[Difference listings]

* * * * * * *

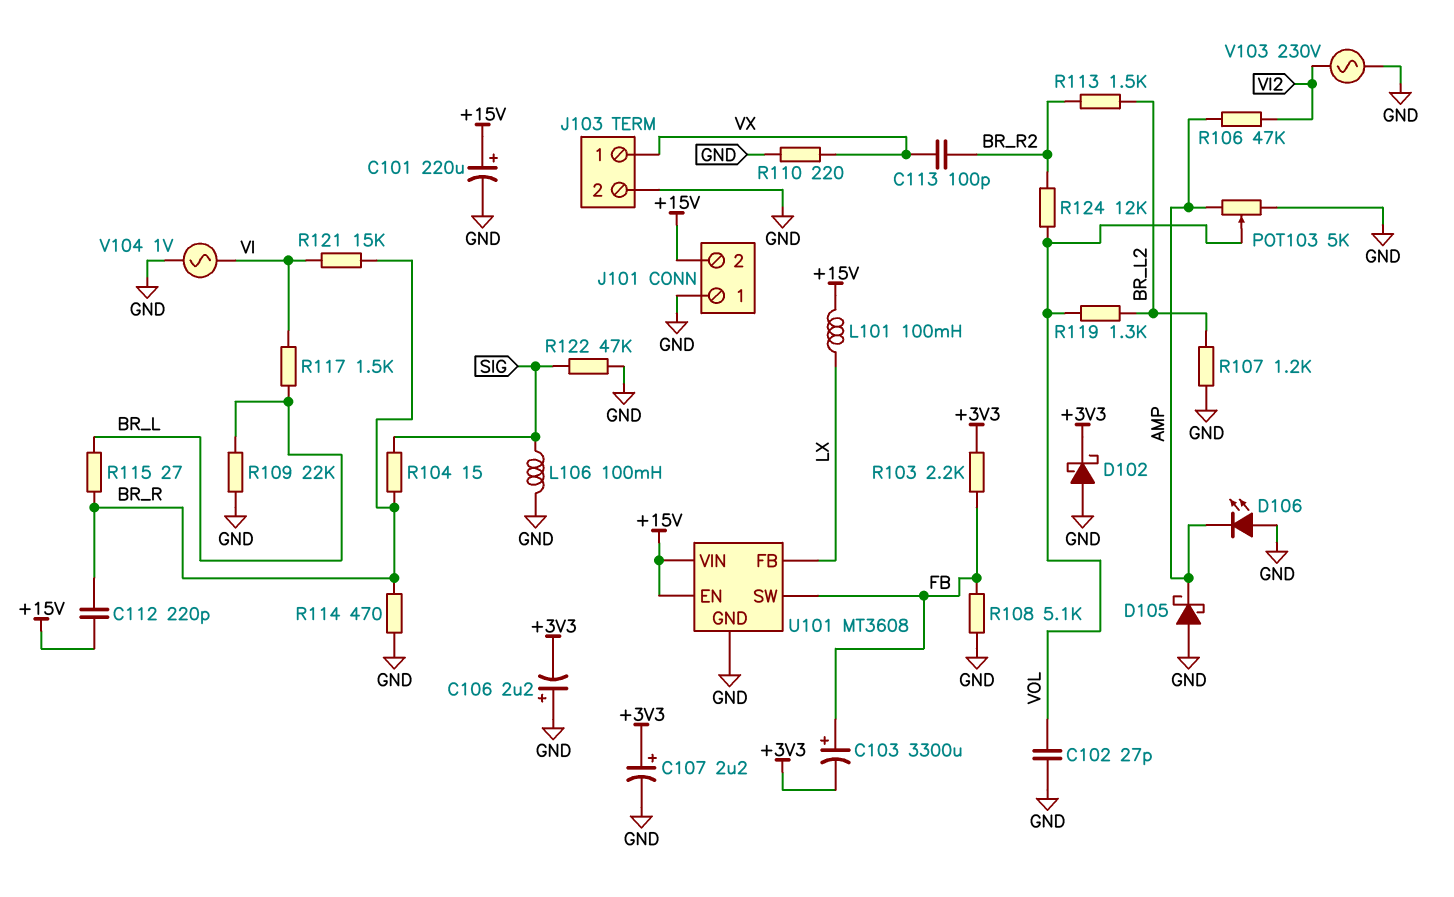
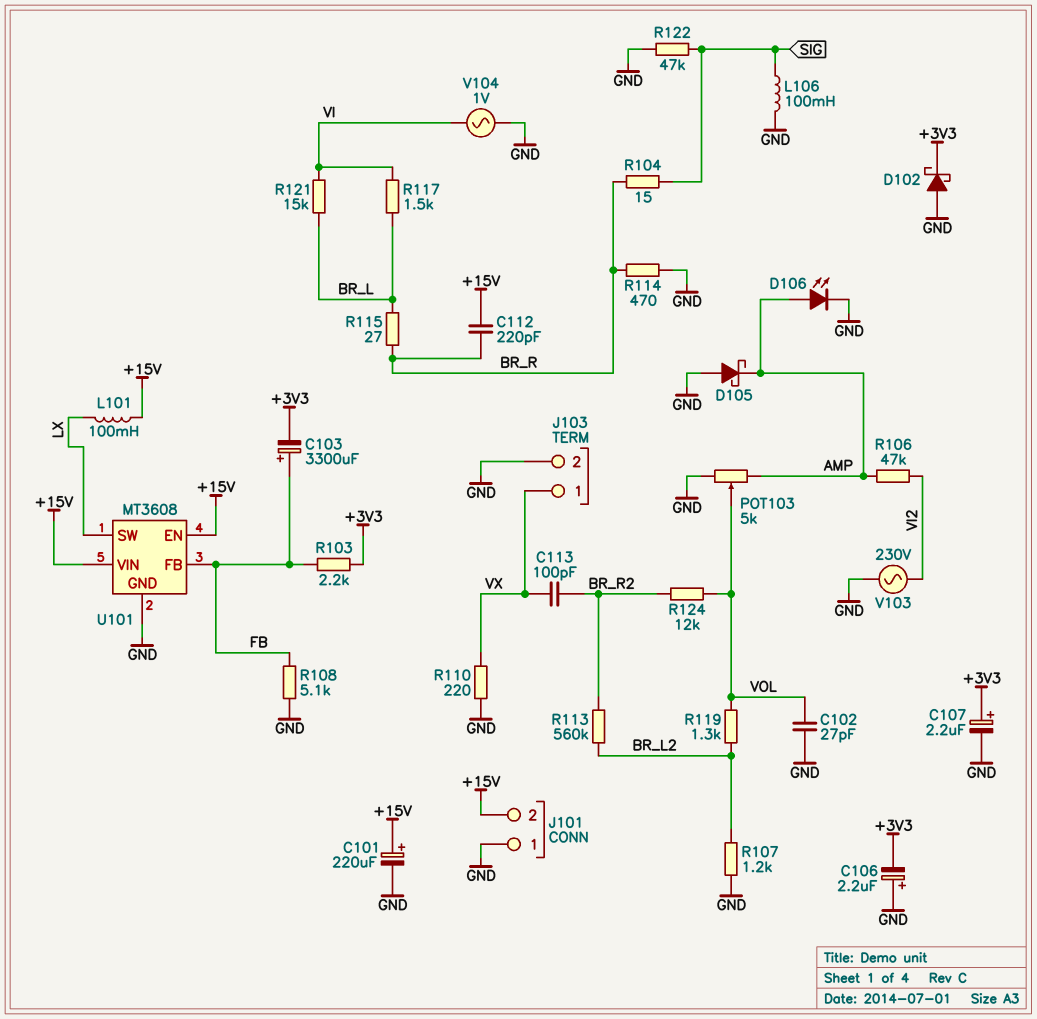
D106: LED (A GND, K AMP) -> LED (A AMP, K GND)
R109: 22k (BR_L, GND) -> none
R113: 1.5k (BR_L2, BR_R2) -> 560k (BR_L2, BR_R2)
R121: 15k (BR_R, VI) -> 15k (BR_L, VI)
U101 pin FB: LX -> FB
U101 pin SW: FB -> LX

* * * * * * *

_What to do:_ Write out each entry exactly as given, omitting any picture.

_Expected answer:_
D106: LED (A GND, K AMP) -> LED (A AMP, K GND)
R109: 22k (BR_L, GND) -> none
R113: 1.5k (BR_L2, BR_R2) -> 560k (BR_L2, BR_R2)
R121: 15k (BR_R, VI) -> 15k (BR_L, VI)
U101 pin FB: LX -> FB
U101 pin SW: FB -> LX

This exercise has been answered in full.